*** Opening Data section ***

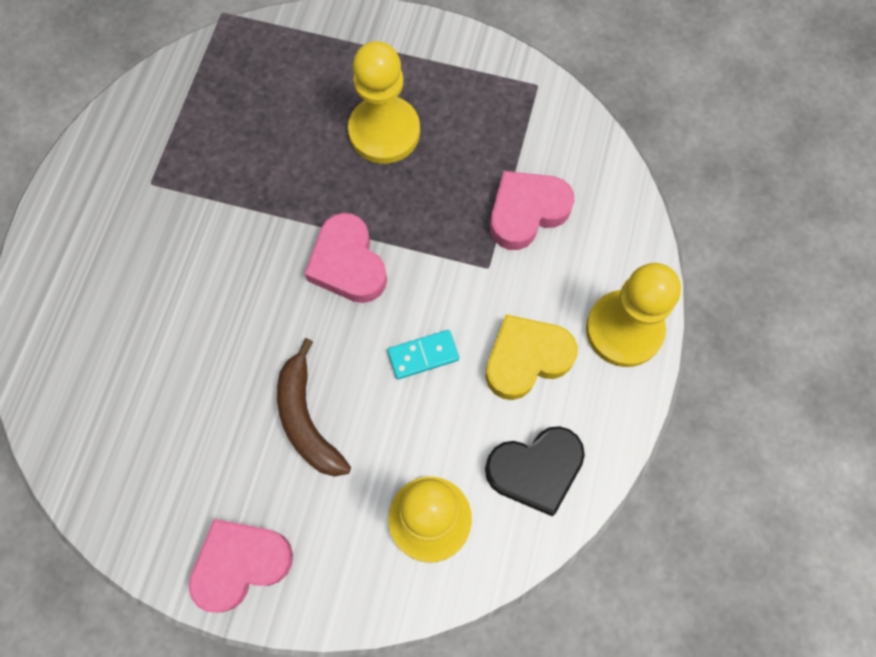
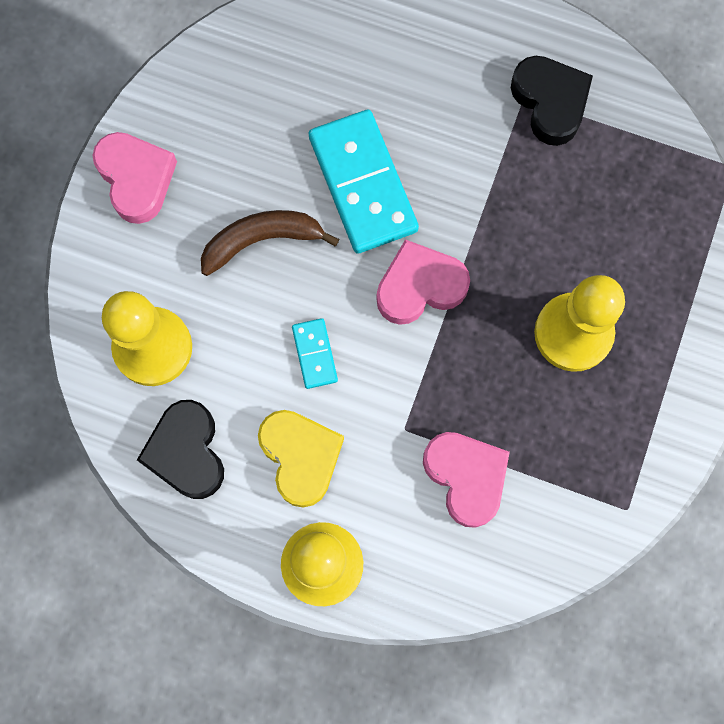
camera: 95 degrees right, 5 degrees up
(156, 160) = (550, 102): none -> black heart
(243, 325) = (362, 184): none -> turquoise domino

*** Closing Data section ***

• About this task
Without including any image, reproduce the full listing above as written.

• Result of the exercise
camera: 95 degrees right, 5 degrees up
(156, 160) = (550, 102): none -> black heart
(243, 325) = (362, 184): none -> turquoise domino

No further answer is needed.